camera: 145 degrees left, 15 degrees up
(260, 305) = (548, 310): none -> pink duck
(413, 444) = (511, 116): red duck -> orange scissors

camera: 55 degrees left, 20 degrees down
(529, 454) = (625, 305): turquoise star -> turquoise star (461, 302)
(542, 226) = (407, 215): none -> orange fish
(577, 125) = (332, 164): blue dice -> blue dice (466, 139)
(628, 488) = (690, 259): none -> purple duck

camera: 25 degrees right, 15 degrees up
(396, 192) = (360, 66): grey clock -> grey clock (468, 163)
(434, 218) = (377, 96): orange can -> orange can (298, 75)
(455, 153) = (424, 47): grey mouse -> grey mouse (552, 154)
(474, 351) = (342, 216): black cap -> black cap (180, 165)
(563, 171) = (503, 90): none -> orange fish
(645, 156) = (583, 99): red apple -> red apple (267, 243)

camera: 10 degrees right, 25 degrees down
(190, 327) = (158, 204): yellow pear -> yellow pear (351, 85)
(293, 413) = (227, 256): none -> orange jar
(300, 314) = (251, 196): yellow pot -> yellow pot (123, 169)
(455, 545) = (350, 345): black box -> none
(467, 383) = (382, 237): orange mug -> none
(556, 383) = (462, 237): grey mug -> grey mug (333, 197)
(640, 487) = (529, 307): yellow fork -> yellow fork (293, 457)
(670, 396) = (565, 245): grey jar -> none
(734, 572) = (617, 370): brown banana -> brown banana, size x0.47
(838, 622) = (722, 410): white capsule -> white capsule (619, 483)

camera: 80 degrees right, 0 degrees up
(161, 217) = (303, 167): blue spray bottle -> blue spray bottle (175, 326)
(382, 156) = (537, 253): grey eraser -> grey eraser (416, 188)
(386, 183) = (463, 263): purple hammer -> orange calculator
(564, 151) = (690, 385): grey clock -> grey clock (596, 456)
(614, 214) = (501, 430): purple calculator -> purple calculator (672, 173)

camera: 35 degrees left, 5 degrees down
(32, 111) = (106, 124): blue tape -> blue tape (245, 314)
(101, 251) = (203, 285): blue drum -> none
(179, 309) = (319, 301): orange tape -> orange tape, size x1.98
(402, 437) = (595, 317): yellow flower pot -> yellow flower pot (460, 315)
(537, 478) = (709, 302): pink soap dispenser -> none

────

Assignment> Retype the portion of the data above that starts on the line with "camera: 80 degrees right, 0 degrees up" and finishes on the line with "(564, 151) = (690, 385): grey", including both of those lines.

Solution to this task>
camera: 80 degrees right, 0 degrees up
(161, 217) = (303, 167): blue spray bottle -> blue spray bottle (175, 326)
(382, 156) = (537, 253): grey eraser -> grey eraser (416, 188)
(386, 183) = (463, 263): purple hammer -> orange calculator
(564, 151) = (690, 385): grey clock -> grey clock (596, 456)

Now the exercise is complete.